Task details → After finding the line with "move | glue" in the data below, set down exactly each line through the one with "soap dispenser (yellow)", inclusive, and stop there.

Data for review →
· · · · · · ·
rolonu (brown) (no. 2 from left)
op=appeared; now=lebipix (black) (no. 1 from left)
· · · · · · ·
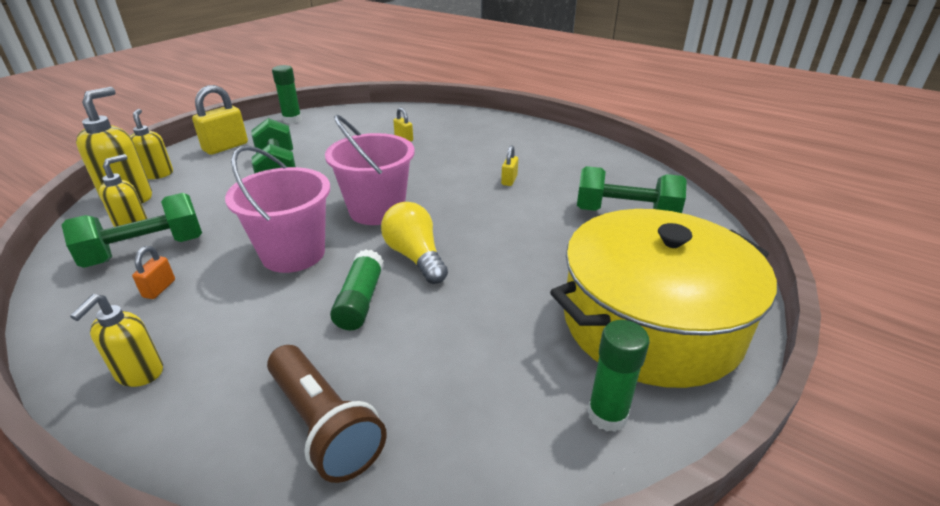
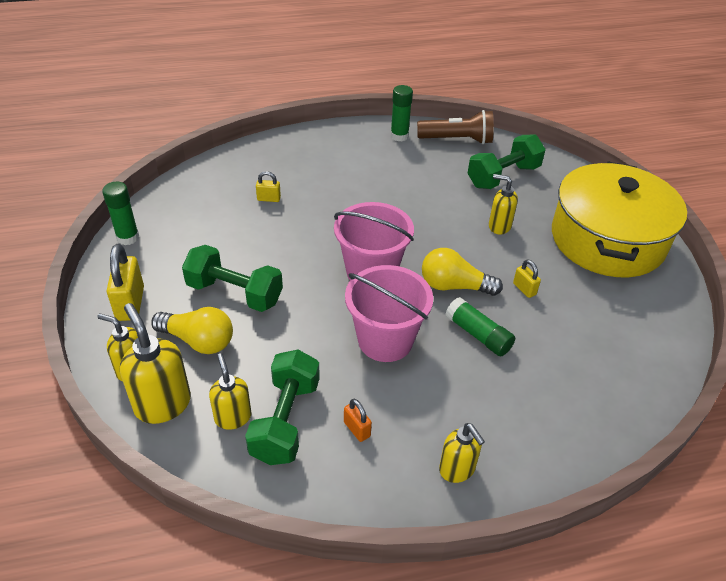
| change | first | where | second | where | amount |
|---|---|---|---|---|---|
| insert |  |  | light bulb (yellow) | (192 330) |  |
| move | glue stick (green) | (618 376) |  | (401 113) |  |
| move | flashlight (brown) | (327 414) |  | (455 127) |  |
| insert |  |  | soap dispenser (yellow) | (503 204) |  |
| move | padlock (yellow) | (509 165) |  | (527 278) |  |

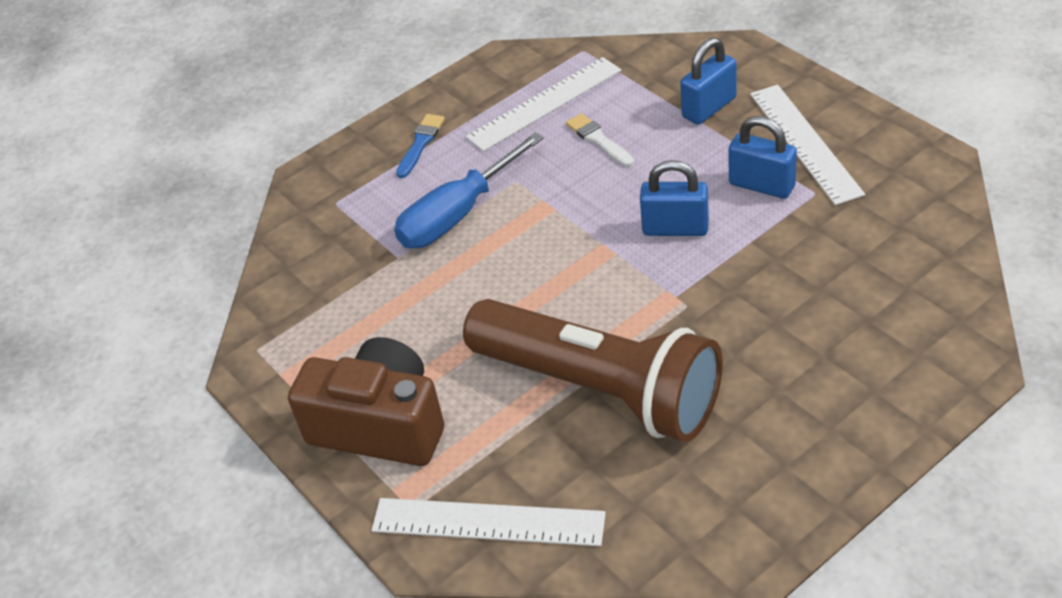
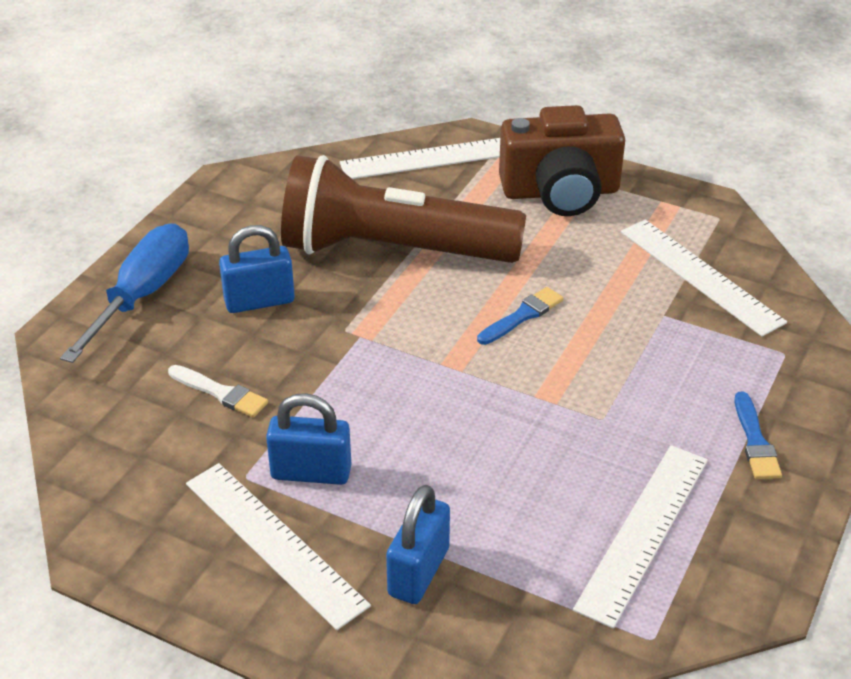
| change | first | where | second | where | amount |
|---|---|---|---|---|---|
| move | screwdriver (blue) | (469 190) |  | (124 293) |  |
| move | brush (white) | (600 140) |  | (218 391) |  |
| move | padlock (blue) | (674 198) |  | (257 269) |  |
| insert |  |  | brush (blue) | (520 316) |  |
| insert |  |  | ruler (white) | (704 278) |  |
· · · · · · ·
Response →
| move | glue stick (green) | (618 376) |  | (401 113) |  |
| move | flashlight (brown) | (327 414) |  | (455 127) |  |
| insert |  |  | soap dispenser (yellow) | (503 204) |  |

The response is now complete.